*What you have to do*
Using "pink" as the search string, find the matching lines below and copy them.

(Spatial reasoning data)
* * * *

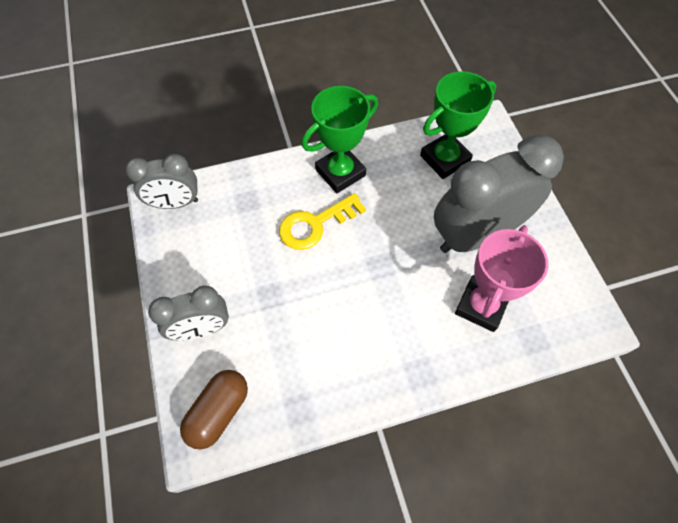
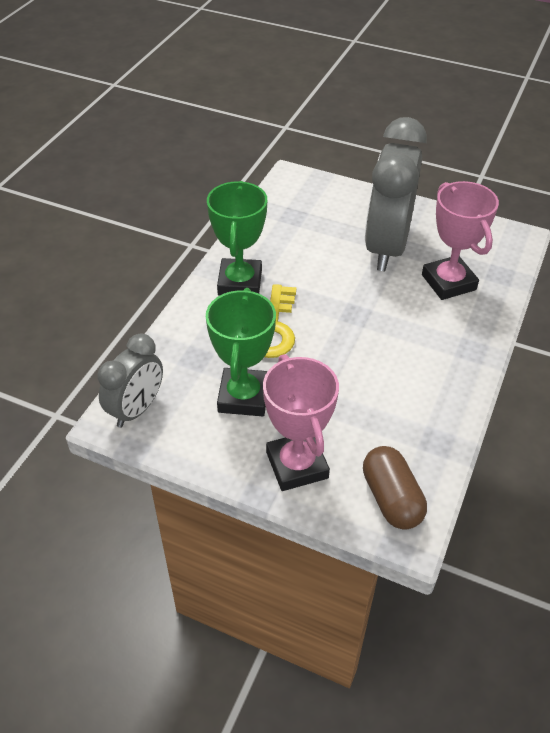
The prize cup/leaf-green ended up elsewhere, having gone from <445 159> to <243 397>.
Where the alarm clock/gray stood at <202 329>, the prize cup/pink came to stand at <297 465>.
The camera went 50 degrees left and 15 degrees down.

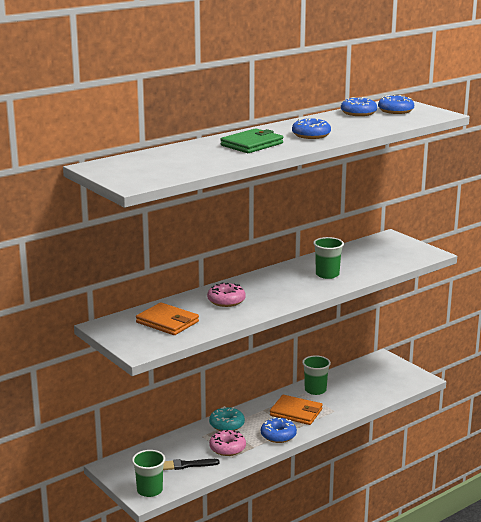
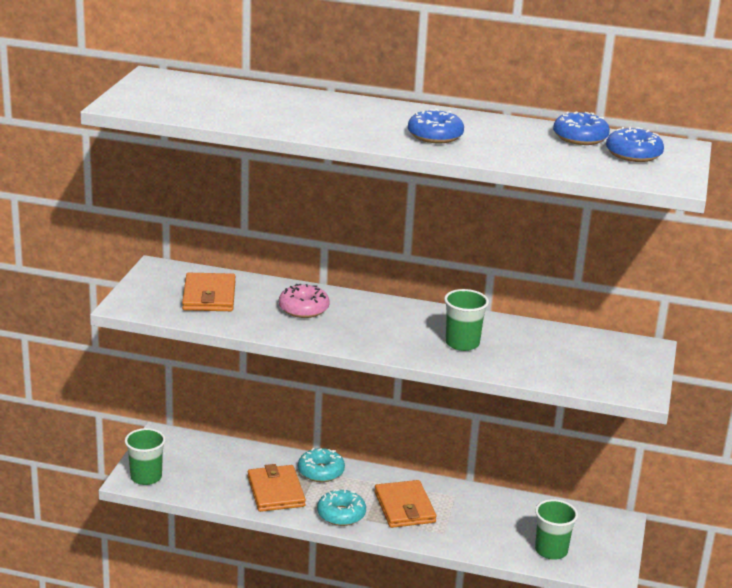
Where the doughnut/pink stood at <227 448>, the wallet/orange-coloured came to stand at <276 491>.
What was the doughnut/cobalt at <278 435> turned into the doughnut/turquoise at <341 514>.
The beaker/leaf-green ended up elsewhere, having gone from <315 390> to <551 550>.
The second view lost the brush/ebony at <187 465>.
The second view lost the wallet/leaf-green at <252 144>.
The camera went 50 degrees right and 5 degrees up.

* * * *

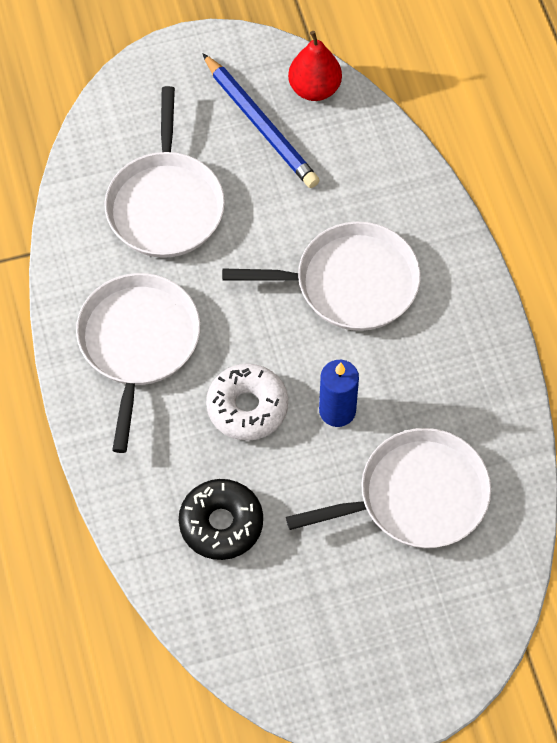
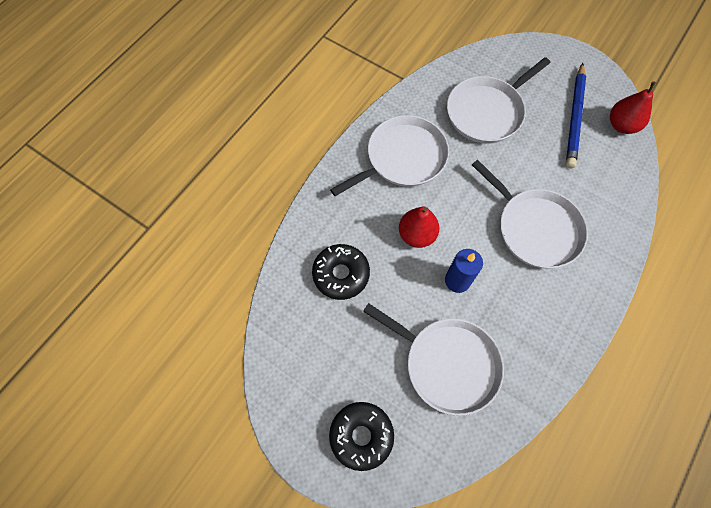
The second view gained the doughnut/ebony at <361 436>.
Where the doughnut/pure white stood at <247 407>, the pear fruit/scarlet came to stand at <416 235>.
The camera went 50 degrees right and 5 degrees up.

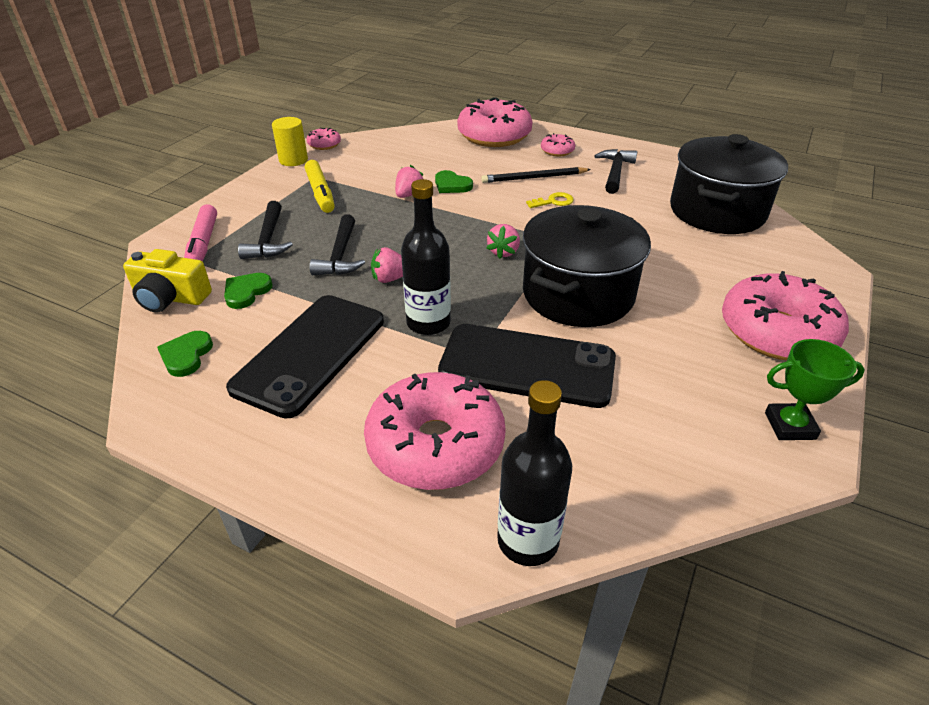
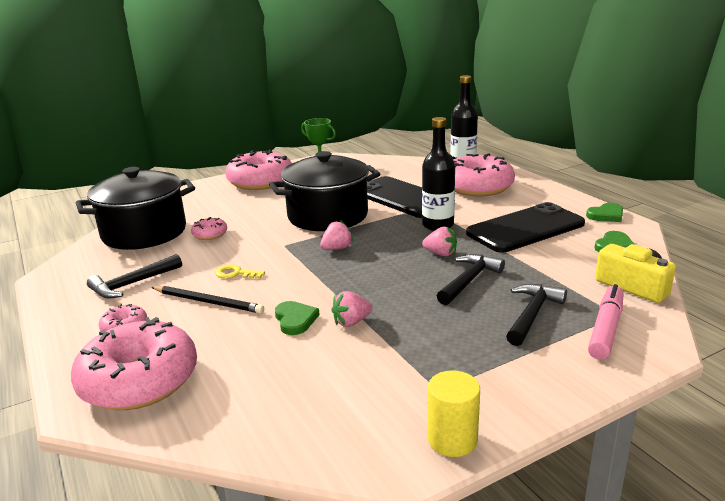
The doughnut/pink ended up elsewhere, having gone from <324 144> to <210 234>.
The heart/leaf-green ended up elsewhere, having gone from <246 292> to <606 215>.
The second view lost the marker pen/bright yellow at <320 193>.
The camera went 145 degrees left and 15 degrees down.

* * * *

*Your response*
Where the alarm clock/gray stood at <202 329>, the prize cup/pink came to stand at <297 465>.
Where the doughnut/pink stood at <227 448>, the wallet/orange-coloured came to stand at <276 491>.
The doughnut/pink ended up elsewhere, having gone from <324 144> to <210 234>.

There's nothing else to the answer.